Please output exactly the part of the records below that opens with the line containing "grey duck [218,352,267,400] -> none" and closes with the line containing "camera: 25 degrees right, 5 degrees up", both lines included, and nothing else.

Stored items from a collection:
|---|

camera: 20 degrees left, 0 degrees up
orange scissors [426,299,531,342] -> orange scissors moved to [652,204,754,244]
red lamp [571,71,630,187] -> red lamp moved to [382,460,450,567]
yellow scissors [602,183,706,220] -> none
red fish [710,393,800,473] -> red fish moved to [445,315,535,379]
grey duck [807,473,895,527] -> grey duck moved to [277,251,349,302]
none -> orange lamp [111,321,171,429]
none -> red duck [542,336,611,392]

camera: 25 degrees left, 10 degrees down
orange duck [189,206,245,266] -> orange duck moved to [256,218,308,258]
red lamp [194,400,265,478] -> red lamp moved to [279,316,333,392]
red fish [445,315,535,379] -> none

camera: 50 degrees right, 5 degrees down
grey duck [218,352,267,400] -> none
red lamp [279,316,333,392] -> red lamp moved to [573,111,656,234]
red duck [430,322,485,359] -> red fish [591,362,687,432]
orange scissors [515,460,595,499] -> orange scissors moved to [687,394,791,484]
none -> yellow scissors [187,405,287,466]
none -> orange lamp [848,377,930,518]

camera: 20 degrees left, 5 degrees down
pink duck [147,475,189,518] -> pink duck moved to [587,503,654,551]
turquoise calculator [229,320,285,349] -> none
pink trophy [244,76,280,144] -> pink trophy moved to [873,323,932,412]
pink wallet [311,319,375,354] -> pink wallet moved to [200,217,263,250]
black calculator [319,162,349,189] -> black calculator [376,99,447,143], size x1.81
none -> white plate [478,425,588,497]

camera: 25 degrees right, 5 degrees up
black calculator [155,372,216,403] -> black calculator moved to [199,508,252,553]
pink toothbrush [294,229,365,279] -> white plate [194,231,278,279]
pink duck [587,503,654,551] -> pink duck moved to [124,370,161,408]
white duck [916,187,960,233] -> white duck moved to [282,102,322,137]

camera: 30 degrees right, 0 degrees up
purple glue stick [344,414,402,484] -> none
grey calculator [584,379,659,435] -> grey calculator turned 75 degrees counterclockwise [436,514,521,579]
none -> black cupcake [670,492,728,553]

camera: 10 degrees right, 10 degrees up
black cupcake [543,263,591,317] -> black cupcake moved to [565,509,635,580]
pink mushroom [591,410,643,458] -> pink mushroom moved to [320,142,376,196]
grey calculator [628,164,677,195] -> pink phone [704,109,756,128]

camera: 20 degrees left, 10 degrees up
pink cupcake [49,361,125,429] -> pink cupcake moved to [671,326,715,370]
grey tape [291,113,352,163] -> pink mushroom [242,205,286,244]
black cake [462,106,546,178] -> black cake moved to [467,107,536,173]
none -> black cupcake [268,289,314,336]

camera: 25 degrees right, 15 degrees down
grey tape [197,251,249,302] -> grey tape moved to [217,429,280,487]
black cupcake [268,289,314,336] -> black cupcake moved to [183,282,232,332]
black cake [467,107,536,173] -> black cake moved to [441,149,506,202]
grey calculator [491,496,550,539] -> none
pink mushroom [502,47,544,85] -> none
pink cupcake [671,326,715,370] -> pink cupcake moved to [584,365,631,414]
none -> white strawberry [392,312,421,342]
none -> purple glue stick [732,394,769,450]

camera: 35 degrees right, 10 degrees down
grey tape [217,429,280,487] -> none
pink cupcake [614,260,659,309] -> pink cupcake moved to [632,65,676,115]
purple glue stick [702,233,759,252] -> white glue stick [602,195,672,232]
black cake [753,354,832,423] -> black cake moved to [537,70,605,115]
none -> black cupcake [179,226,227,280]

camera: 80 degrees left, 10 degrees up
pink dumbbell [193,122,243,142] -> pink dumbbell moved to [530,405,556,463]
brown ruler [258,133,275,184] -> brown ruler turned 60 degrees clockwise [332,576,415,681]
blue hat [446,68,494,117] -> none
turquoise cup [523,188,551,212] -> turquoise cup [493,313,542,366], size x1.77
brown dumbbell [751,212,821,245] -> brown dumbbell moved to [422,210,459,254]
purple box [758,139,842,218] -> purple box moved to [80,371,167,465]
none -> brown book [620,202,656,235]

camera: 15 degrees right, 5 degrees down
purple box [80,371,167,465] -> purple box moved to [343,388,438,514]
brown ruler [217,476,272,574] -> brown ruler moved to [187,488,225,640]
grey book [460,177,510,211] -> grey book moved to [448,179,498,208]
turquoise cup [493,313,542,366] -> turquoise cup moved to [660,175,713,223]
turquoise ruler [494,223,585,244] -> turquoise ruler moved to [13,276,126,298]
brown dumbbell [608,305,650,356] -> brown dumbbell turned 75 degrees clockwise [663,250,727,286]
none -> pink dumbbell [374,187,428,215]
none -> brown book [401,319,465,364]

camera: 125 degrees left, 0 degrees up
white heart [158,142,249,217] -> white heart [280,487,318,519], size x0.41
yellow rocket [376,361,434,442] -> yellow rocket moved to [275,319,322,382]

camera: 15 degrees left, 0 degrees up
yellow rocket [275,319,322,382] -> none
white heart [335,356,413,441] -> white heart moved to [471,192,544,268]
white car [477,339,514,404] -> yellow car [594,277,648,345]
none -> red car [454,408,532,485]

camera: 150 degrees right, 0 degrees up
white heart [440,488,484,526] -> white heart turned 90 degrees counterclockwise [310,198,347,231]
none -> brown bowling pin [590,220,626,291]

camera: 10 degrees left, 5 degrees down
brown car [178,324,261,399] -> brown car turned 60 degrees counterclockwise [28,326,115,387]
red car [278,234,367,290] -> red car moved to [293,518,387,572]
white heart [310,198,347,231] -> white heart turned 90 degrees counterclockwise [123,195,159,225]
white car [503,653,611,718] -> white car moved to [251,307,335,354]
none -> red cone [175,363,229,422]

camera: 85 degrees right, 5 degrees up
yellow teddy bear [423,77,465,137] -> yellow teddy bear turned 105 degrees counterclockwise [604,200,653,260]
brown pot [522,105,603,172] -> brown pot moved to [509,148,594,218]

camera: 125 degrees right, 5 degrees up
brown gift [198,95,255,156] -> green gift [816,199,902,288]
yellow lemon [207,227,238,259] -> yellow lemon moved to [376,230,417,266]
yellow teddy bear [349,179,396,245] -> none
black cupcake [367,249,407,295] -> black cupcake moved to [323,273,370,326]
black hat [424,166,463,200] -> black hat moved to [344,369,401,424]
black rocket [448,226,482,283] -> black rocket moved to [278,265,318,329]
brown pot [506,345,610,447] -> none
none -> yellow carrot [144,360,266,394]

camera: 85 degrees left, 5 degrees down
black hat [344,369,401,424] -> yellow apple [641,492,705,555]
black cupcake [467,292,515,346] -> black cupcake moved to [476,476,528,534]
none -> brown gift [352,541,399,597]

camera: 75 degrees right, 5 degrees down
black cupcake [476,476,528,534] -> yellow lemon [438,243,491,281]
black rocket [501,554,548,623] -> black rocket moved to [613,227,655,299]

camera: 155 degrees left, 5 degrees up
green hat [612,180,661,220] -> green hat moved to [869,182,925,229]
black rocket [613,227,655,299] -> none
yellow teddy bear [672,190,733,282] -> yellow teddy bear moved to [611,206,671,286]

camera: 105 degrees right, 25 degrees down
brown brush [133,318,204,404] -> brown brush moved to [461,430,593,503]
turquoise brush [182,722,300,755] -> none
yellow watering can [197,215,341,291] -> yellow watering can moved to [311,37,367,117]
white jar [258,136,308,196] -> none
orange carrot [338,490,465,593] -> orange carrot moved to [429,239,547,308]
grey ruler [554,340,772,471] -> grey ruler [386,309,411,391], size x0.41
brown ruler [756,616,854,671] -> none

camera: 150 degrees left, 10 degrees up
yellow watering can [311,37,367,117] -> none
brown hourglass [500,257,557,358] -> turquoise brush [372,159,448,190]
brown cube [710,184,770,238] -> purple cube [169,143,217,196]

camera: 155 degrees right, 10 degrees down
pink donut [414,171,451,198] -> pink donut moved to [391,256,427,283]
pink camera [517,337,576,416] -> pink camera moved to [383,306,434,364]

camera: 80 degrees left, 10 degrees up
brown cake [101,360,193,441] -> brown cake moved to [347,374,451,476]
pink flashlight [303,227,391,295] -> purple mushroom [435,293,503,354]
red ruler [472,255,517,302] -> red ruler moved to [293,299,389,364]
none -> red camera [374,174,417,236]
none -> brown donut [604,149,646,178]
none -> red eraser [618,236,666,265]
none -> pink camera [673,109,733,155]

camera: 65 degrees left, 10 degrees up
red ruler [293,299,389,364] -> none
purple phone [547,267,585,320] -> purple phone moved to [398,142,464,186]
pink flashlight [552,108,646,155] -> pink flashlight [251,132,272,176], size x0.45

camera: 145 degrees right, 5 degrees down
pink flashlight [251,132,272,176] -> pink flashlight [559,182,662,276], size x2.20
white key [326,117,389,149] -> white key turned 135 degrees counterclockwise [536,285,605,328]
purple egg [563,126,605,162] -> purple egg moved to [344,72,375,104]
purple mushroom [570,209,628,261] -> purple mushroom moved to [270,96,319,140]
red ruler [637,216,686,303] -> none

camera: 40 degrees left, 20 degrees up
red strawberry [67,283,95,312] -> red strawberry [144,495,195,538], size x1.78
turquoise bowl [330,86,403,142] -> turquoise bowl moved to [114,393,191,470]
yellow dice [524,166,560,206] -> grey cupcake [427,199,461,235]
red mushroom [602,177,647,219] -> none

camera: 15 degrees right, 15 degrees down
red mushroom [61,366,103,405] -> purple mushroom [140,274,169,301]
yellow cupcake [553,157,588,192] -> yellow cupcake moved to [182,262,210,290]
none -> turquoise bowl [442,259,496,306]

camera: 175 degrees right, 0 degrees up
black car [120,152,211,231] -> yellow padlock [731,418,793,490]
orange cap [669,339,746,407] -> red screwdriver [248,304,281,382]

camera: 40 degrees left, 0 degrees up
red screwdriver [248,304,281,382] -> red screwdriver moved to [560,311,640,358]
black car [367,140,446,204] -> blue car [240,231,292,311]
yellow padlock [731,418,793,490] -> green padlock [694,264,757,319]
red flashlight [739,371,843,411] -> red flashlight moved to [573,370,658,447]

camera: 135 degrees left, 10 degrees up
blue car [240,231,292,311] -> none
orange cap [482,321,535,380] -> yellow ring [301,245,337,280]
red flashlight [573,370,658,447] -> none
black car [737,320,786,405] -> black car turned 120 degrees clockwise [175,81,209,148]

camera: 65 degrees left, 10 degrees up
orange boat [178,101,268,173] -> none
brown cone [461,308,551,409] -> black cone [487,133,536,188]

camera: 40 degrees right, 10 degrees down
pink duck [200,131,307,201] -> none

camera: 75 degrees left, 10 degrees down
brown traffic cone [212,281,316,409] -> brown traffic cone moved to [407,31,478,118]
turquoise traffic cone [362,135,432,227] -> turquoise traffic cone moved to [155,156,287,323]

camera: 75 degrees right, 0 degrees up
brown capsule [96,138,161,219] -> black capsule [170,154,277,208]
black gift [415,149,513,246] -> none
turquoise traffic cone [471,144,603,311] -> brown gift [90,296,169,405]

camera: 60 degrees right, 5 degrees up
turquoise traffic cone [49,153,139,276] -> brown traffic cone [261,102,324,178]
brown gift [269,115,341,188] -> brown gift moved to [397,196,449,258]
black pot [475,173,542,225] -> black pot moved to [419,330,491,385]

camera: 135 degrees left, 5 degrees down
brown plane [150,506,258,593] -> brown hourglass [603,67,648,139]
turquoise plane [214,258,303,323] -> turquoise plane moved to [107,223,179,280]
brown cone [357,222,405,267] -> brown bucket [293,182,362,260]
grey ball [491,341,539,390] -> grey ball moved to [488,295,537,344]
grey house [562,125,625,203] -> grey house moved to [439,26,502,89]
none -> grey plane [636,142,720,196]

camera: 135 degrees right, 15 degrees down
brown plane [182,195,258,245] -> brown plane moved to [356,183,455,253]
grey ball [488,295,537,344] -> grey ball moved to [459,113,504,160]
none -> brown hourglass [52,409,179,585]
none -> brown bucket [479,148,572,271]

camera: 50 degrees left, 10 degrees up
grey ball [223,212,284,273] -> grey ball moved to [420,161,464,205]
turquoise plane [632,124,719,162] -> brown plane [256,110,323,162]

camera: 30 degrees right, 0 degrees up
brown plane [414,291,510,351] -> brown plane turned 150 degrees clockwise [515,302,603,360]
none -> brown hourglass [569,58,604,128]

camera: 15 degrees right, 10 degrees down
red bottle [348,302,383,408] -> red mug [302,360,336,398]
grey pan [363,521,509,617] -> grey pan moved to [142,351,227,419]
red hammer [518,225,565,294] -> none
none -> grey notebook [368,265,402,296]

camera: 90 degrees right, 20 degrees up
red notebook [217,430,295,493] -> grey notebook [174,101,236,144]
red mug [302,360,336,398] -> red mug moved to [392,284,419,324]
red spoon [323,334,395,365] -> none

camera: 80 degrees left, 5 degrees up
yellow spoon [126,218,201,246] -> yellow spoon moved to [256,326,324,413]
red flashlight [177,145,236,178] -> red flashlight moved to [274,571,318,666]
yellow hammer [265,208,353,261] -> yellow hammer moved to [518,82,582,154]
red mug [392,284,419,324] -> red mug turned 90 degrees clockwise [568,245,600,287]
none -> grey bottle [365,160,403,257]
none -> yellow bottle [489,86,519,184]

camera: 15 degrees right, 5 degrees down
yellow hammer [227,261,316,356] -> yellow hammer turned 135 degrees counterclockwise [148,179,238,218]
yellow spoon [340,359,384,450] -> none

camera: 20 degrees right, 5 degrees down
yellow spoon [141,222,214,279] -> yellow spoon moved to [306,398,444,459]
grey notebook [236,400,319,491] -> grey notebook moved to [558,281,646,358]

|---|

RESULT OF THIS EXERCISE >>
grey duck [218,352,267,400] -> none
red lamp [279,316,333,392] -> red lamp moved to [573,111,656,234]
red duck [430,322,485,359] -> red fish [591,362,687,432]
orange scissors [515,460,595,499] -> orange scissors moved to [687,394,791,484]
none -> yellow scissors [187,405,287,466]
none -> orange lamp [848,377,930,518]

camera: 20 degrees left, 5 degrees down
pink duck [147,475,189,518] -> pink duck moved to [587,503,654,551]
turquoise calculator [229,320,285,349] -> none
pink trophy [244,76,280,144] -> pink trophy moved to [873,323,932,412]
pink wallet [311,319,375,354] -> pink wallet moved to [200,217,263,250]
black calculator [319,162,349,189] -> black calculator [376,99,447,143], size x1.81
none -> white plate [478,425,588,497]

camera: 25 degrees right, 5 degrees up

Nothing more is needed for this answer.